━━━ RECORDS PROVIDED ━━━
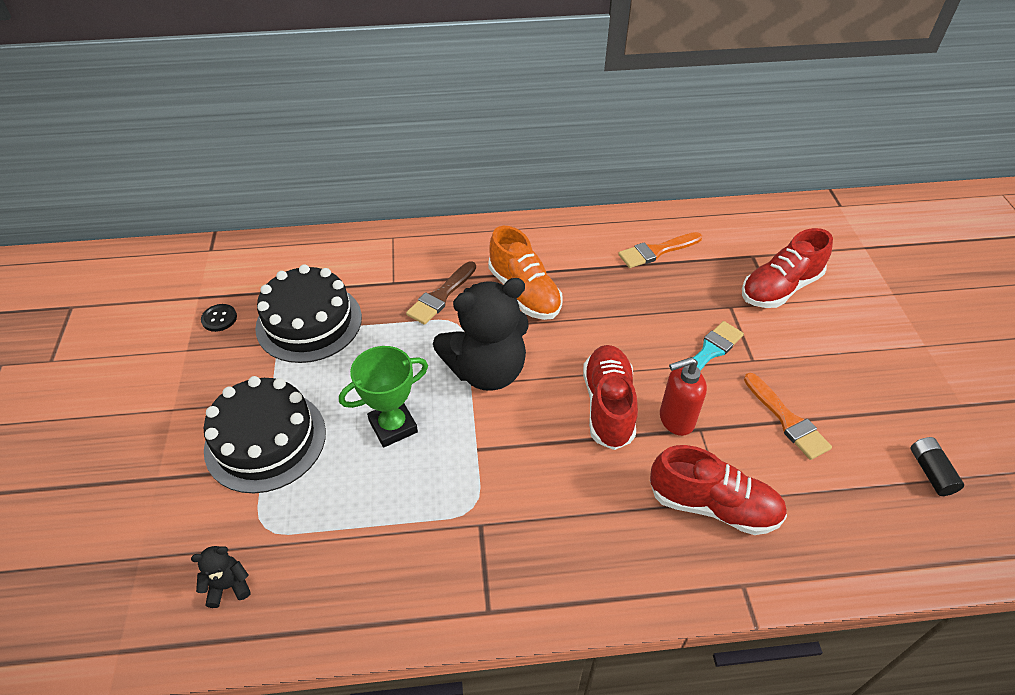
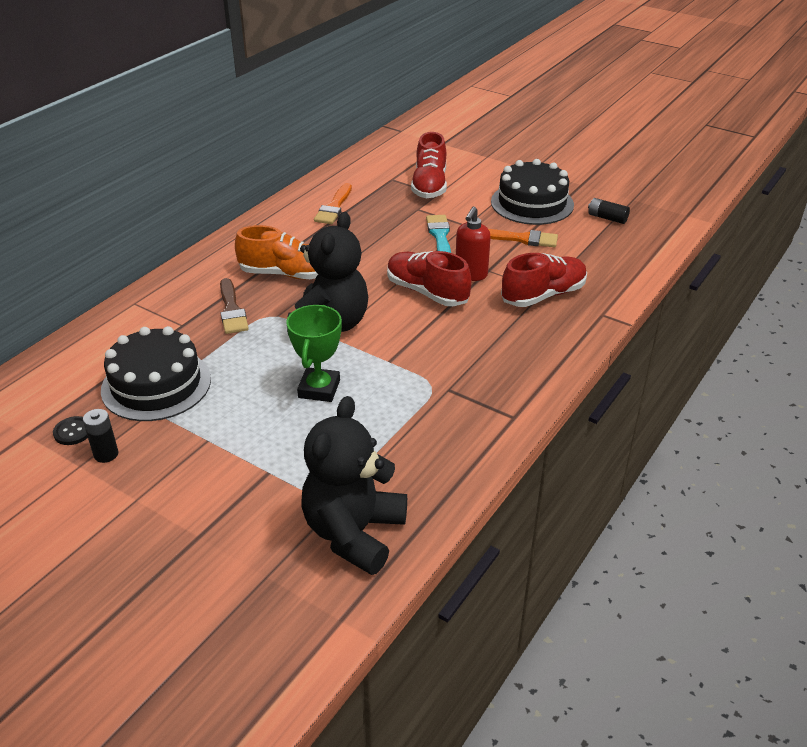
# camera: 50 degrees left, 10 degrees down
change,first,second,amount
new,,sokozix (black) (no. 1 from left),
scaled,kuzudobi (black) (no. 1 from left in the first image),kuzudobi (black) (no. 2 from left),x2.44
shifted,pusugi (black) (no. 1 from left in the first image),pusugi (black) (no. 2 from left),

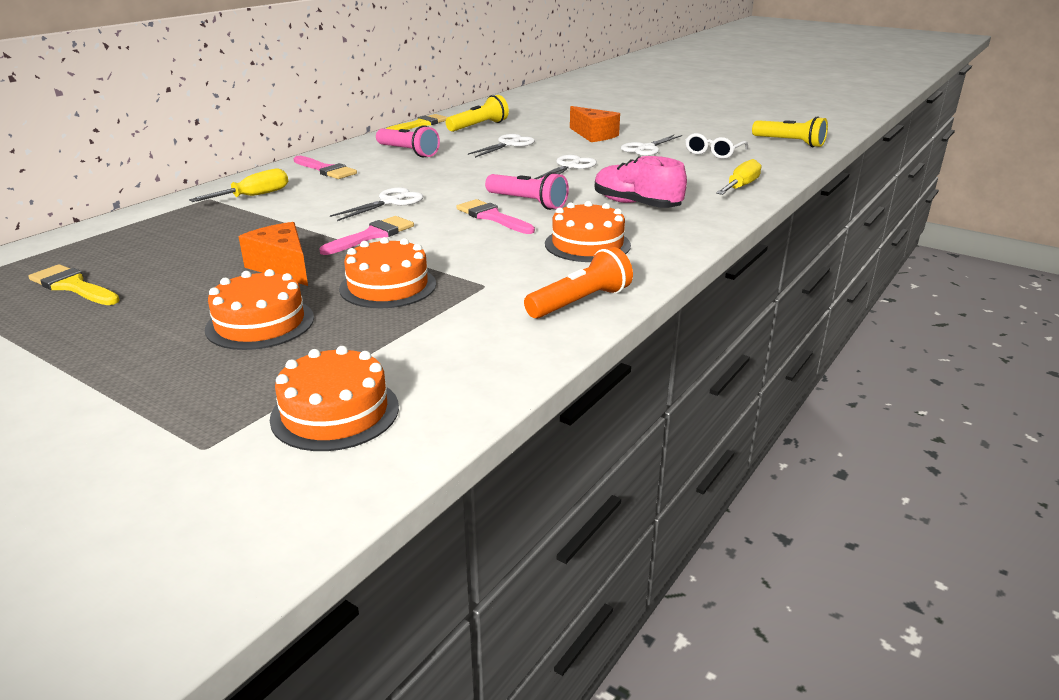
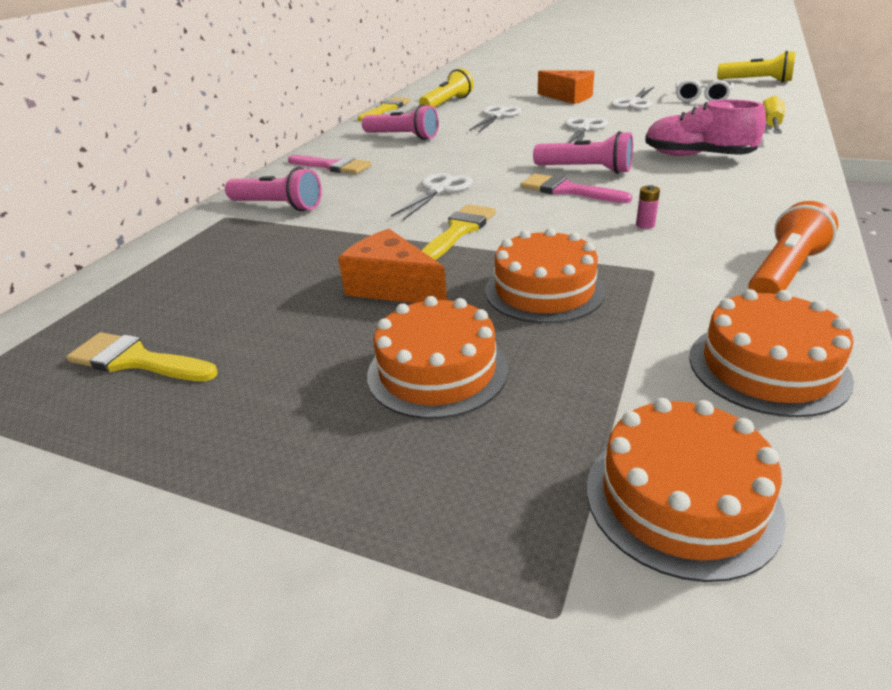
# camera: 10 degrees left, 5 degrees up
change,first,second,amount
swapped,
━━━
Word for word, repeat all of the entries above, leaving out the pictures.

# camera: 50 degrees left, 10 degrees down
change,first,second,amount
new,,sokozix (black) (no. 1 from left),
scaled,kuzudobi (black) (no. 1 from left in the first image),kuzudobi (black) (no. 2 from left),x2.44
shifted,pusugi (black) (no. 1 from left in the first image),pusugi (black) (no. 2 from left),

# camera: 10 degrees left, 5 degrees up
change,first,second,amount
swapped,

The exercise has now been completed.